**Stored items:**
----
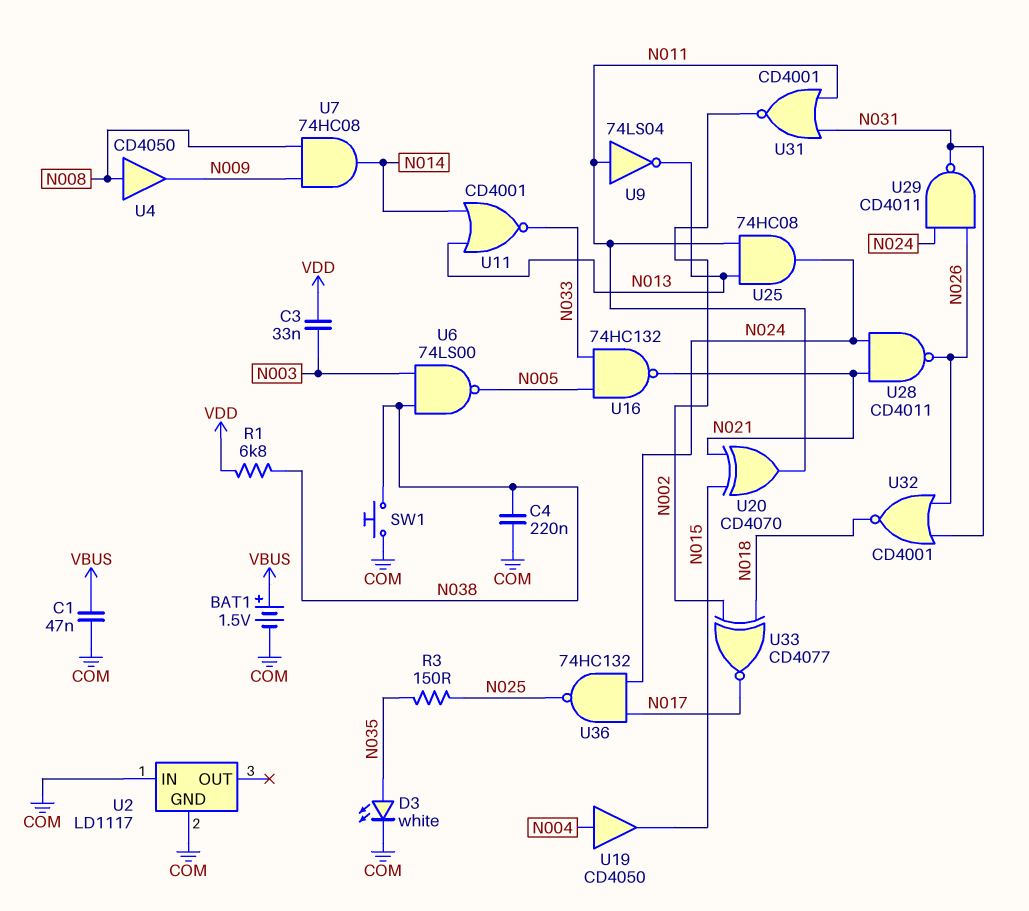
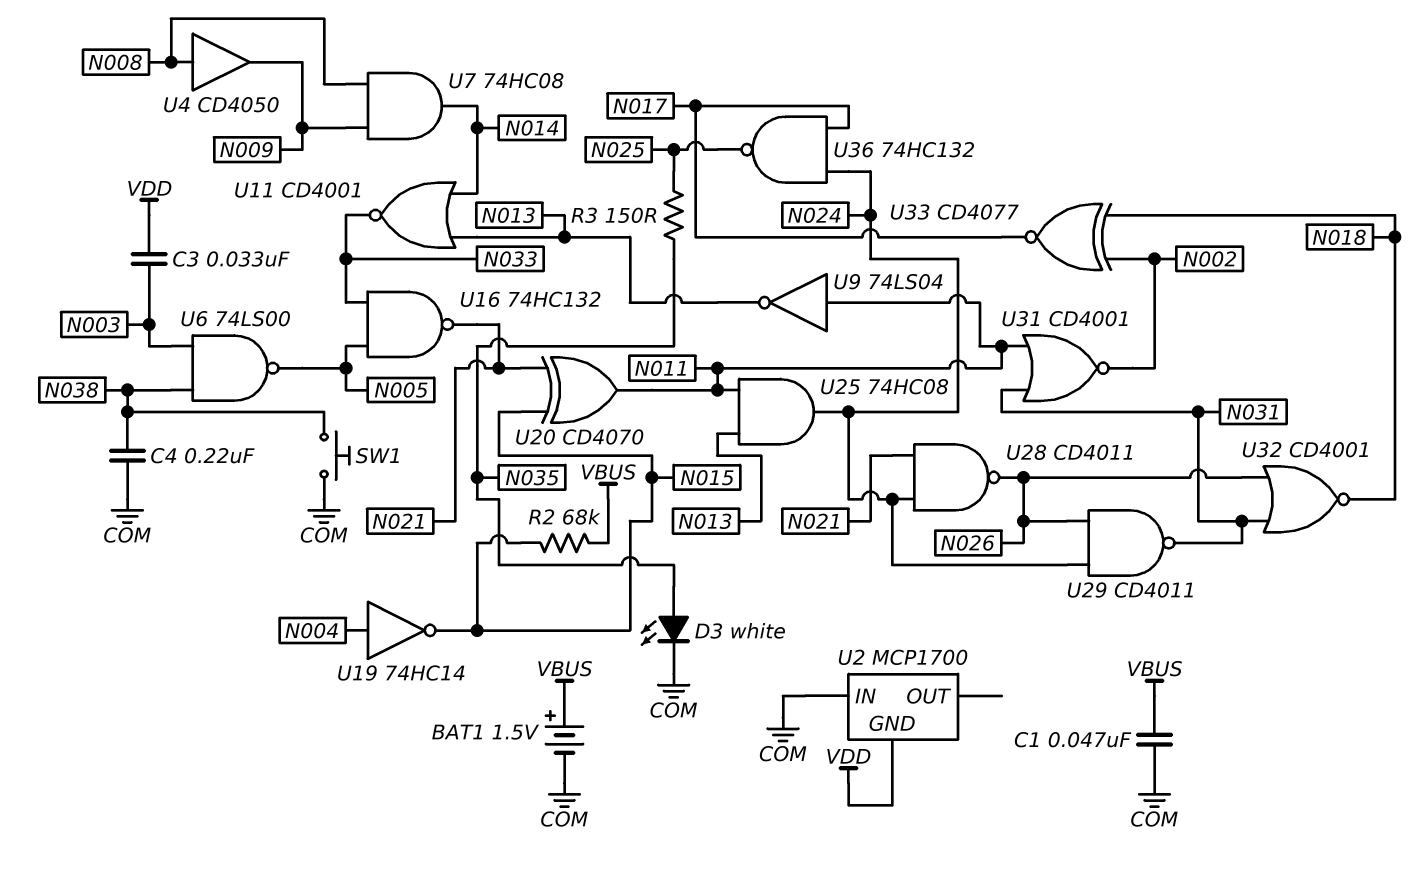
R1: 6.8k (N038, VDD) -> none
R2: none -> 68k (N015, VBUS)
U2: LD1117 -> MCP1700
U2 pin GND: COM -> VDD
U19: buffer CD4050 (in N004, out N015) -> NOT 74HC14 (in N004, out N015)

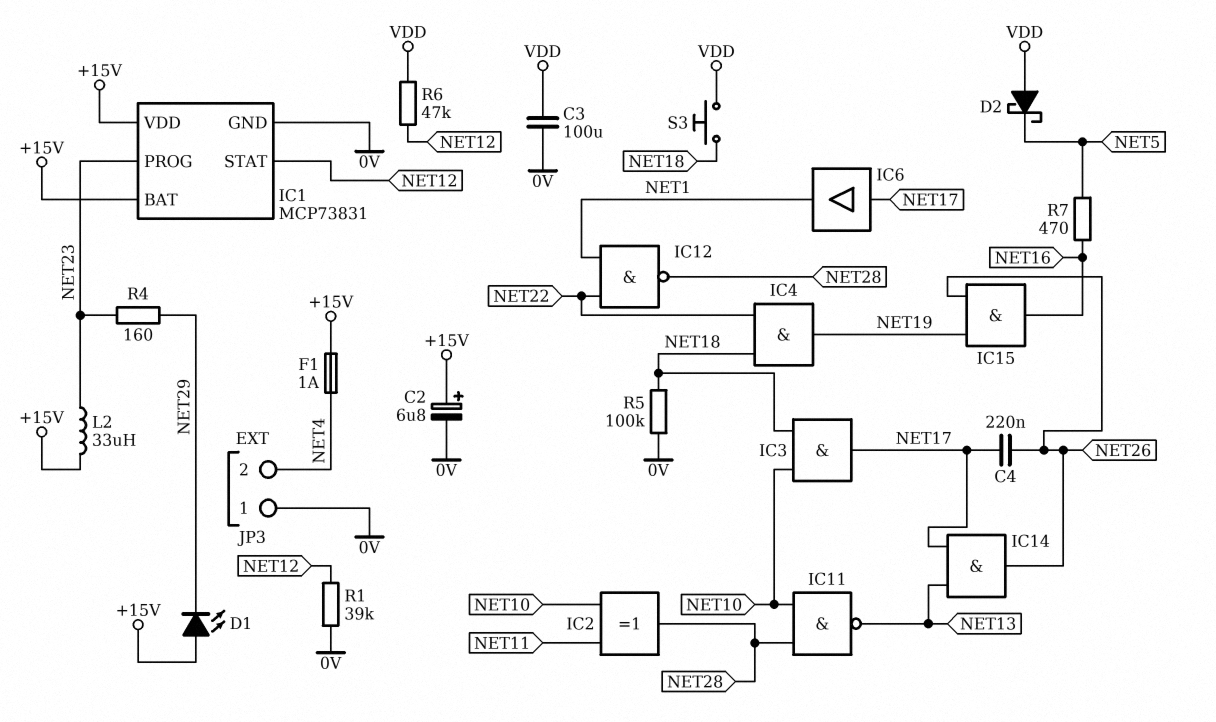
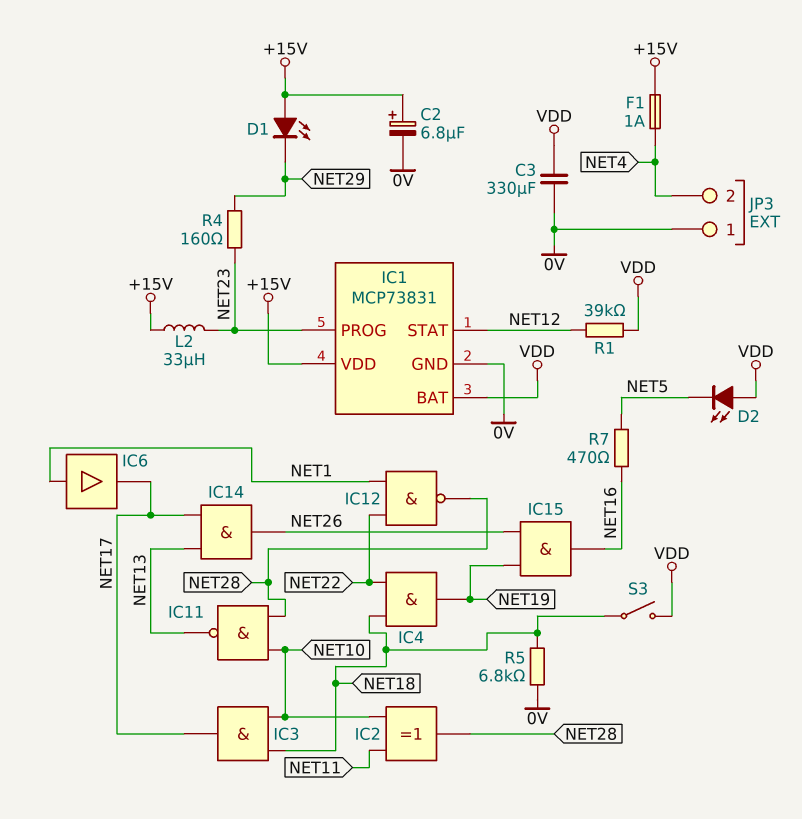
C3: 100uF (0V, VDD) -> 330uF (0V, VDD)
C4: 220nF (NET17, NET26) -> none
D2: schottky (A VDD, K NET5) -> LED (A VDD, K NET5)
IC1 pin BAT: +15V -> VDD
IC6: buffer (in NET17, out NET1) -> buffer (in NET1, out NET17)
R1: 39k (0V, NET12) -> 39k (NET12, VDD)
R5: 100k (0V, NET18) -> 6.8k (0V, NET18)
R6: 47k (NET12, VDD) -> none
S3: button (NET18, VDD) -> switch (NET18, VDD)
----
**Directions for this task:**
The answer must consist of each line from the entries that contains the string "buffer".

**Your solution:**
U19: buffer CD4050 (in N004, out N015) -> NOT 74HC14 (in N004, out N015)
IC6: buffer (in NET17, out NET1) -> buffer (in NET1, out NET17)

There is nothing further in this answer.